WHAT NEEDS TO BE DONE
From first line to last, print the records exactly, but leave out the pictures.

[Before-and-after scene images]
--------------------

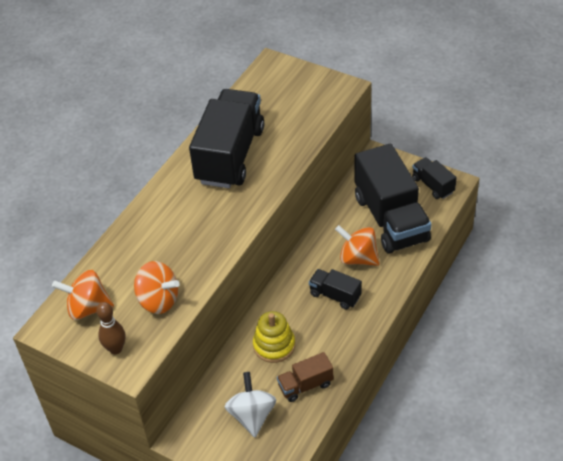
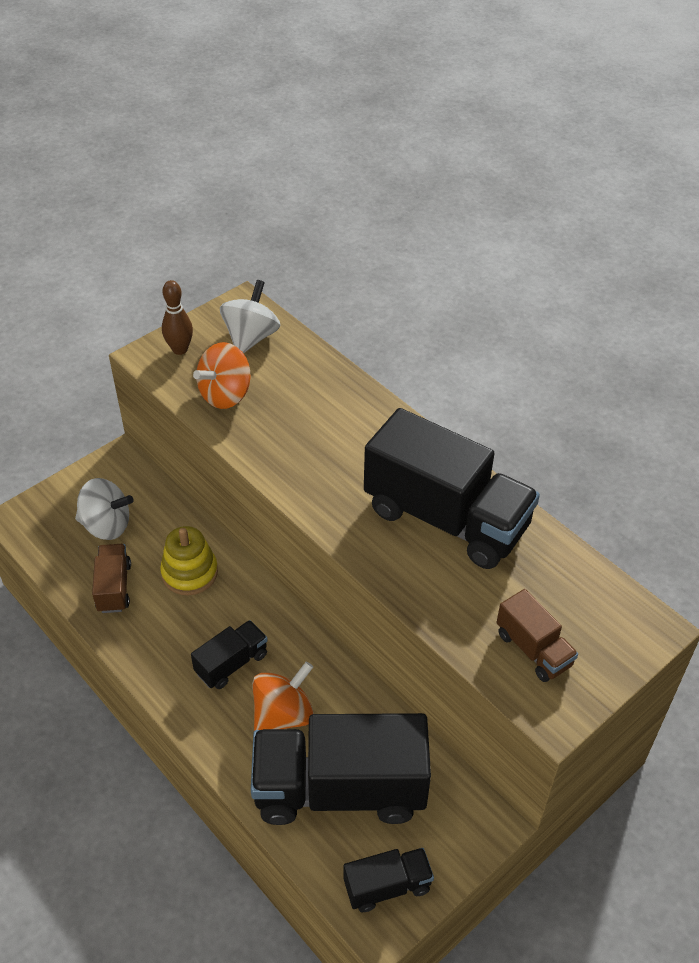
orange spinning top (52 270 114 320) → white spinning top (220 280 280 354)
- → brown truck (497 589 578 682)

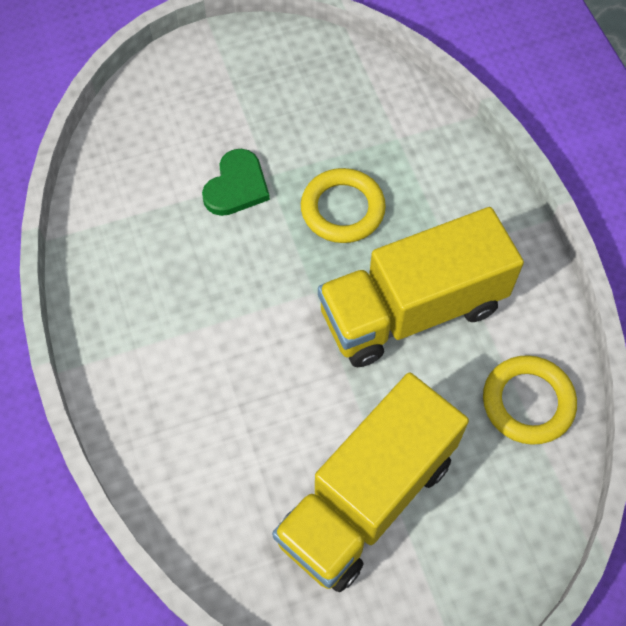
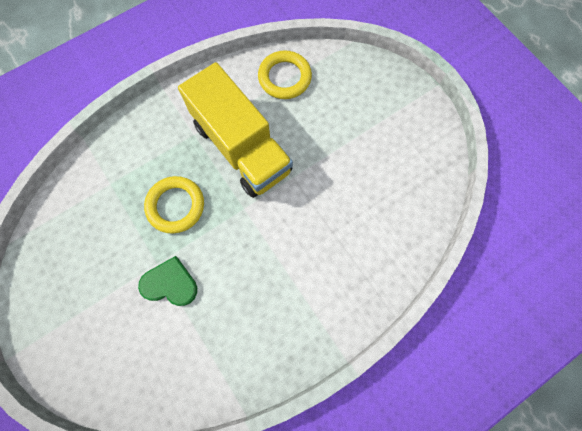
yellow truck (272 373 469 592) → -

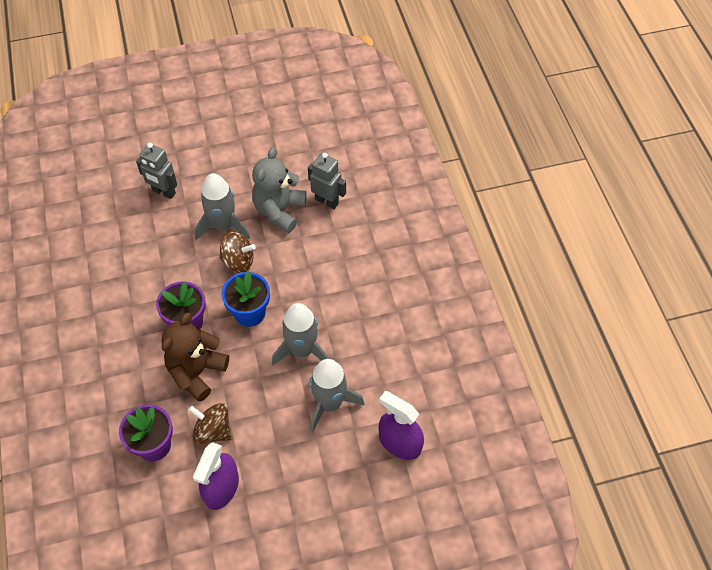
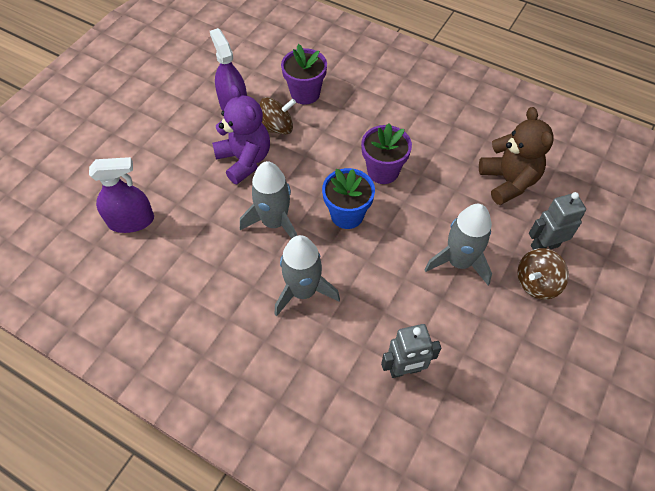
- → purple teddy bear (212 85 270 184)
grey rocket (309 359 365 432) → grey rocket (274 235 340 317), shifted
brown teddy bear (162 312 229 402) → brown teddy bear (479 107 554 205), shifted
brown spinning top (219 231 256 273) → brown spinning top (518 248 569 300), shifted
grey teddy bear (252 147 307 233) → -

--------------------

TASK OUTPUT
orange spinning top (52 270 114 320) → white spinning top (220 280 280 354)
- → brown truck (497 589 578 682)

yellow truck (272 373 469 592) → -

- → purple teddy bear (212 85 270 184)
grey rocket (309 359 365 432) → grey rocket (274 235 340 317), shifted
brown teddy bear (162 312 229 402) → brown teddy bear (479 107 554 205), shifted
brown spinning top (219 231 256 273) → brown spinning top (518 248 569 300), shifted
grey teddy bear (252 147 307 233) → -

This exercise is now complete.